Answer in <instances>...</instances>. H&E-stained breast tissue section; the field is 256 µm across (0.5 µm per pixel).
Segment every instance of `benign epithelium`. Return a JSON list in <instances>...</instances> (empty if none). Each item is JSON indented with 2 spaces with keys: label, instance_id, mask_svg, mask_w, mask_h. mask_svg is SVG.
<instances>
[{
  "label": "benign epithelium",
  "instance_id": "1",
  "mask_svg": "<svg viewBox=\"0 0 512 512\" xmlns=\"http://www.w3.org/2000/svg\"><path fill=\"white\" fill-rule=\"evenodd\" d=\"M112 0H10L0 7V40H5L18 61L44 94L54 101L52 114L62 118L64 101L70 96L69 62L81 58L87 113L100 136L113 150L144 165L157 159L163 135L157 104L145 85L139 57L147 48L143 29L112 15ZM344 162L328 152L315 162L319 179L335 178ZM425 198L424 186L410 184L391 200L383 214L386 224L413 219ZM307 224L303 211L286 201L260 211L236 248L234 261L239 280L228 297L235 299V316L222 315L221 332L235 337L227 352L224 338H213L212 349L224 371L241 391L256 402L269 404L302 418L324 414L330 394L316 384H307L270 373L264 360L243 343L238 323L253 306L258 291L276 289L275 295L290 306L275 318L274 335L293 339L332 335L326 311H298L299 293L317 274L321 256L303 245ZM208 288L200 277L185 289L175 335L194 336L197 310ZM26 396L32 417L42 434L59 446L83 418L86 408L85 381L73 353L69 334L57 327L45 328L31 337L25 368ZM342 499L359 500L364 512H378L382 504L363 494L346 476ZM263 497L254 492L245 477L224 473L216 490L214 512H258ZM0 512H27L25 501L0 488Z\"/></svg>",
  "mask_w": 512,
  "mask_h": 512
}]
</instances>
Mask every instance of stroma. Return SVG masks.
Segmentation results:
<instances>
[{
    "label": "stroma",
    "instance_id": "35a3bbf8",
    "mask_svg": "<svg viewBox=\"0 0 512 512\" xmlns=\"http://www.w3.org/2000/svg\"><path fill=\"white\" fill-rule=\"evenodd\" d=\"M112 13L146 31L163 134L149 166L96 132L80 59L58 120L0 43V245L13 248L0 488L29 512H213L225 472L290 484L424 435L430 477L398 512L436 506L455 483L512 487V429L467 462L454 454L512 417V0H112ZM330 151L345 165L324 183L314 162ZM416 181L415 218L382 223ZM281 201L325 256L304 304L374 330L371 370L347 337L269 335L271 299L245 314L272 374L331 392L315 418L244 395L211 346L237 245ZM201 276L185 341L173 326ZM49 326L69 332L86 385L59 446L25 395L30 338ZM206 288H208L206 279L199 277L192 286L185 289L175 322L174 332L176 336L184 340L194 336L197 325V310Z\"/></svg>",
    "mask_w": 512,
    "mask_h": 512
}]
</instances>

INSTRUCTION:
Write the material out exactly, with nothing left out.

SOLUTION BELOW:
Answer in <instances>...</instances>. H&E-stained breast tissue section; the field is 256 µm across (0.5 µm per pixel).
Segment every instance of `benign epithelium`. Return a JSON list in <instances>...</instances> (empty if none). Each item is JSON indented with 2 spaces with keys: label, instance_id, mask_svg, mask_w, mask_h. mask_svg is SVG.
<instances>
[{
  "label": "benign epithelium",
  "instance_id": "1",
  "mask_svg": "<svg viewBox=\"0 0 512 512\" xmlns=\"http://www.w3.org/2000/svg\"><path fill=\"white\" fill-rule=\"evenodd\" d=\"M112 0H10L0 7V40H5L18 61L44 94L54 101L52 114L62 118L64 101L70 96L69 62L81 58L87 113L100 136L113 150L144 165L157 159L163 135L157 104L145 85L139 57L147 48L143 29L112 15ZM344 162L328 152L315 162L319 179L335 178ZM425 198L424 186L410 184L391 200L383 214L386 224L413 219ZM307 224L303 211L286 201L260 211L236 248L234 261L239 280L228 297L235 299V316L222 315L221 332L235 337L227 352L224 338H213L212 349L224 371L241 391L256 402L269 404L302 418L324 414L330 394L316 384H307L270 373L264 360L243 343L238 323L253 306L258 291L276 289L275 295L290 306L275 318L274 335L293 339L332 335L326 311H298L299 293L317 274L321 256L303 245ZM208 288L200 277L185 289L175 335L194 336L197 310ZM26 396L32 417L42 434L59 446L83 418L86 408L85 381L73 353L69 334L57 327L45 328L31 337L25 368ZM342 499L359 500L364 512H378L382 504L363 494L346 476ZM263 497L254 492L245 477L224 473L216 490L214 512H258ZM0 512H27L25 501L0 488Z\"/></svg>",
  "mask_w": 512,
  "mask_h": 512
}]
</instances>
Mask every instance of stroma. Return SVG masks.
Segmentation results:
<instances>
[{
    "label": "stroma",
    "instance_id": "35a3bbf8",
    "mask_svg": "<svg viewBox=\"0 0 512 512\" xmlns=\"http://www.w3.org/2000/svg\"><path fill=\"white\" fill-rule=\"evenodd\" d=\"M112 13L146 31L163 134L149 166L96 132L80 59L58 120L0 43V245L13 248L0 488L29 512H213L225 472L290 484L424 435L430 477L398 512L436 506L455 483L512 487V429L467 462L454 454L512 417V0H112ZM330 151L345 165L324 183L314 162ZM416 181L415 218L382 223ZM281 201L325 256L304 304L374 330L371 370L347 337L269 335L271 299L245 314L272 374L331 392L315 418L244 395L211 346L237 245ZM201 276L185 341L173 326ZM49 326L69 332L86 385L59 446L25 395L30 338ZM206 288H208L206 279L199 277L192 286L185 289L175 322L174 332L176 336L184 340L194 336L197 325V310Z\"/></svg>",
    "mask_w": 512,
    "mask_h": 512
}]
</instances>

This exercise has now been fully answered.